◆ **Data below**:

++++++

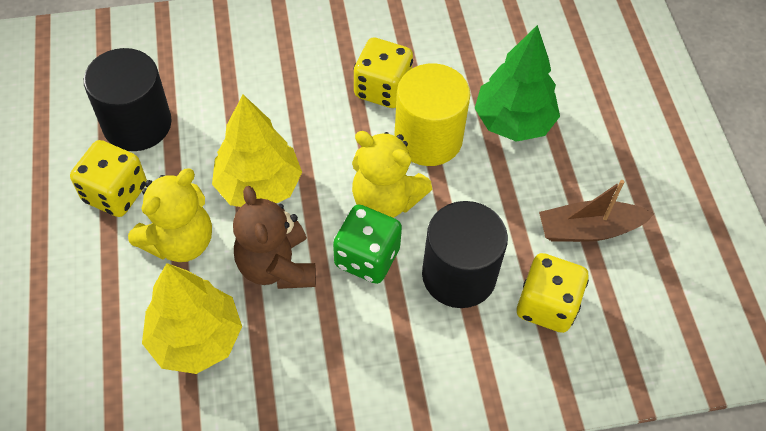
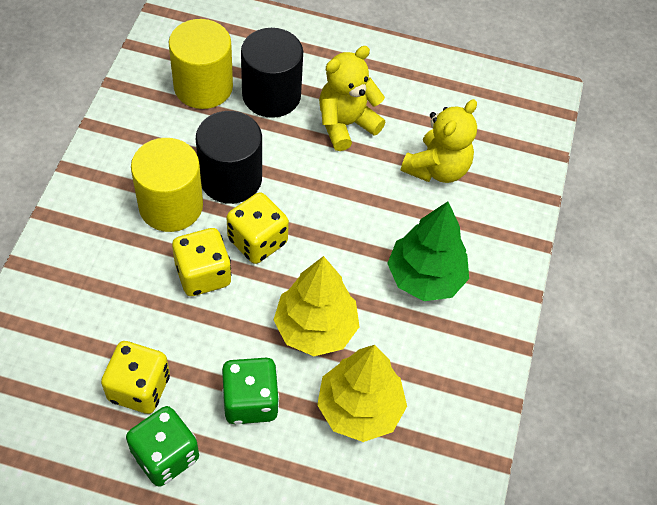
brown boat: 1 -> 0
brown teddy bear: 1 -> 0
green dice: 1 -> 2
yellow cylinder: 1 -> 2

++++++

Set down the material above as is, without any pictures.

brown boat: 1 -> 0
brown teddy bear: 1 -> 0
green dice: 1 -> 2
yellow cylinder: 1 -> 2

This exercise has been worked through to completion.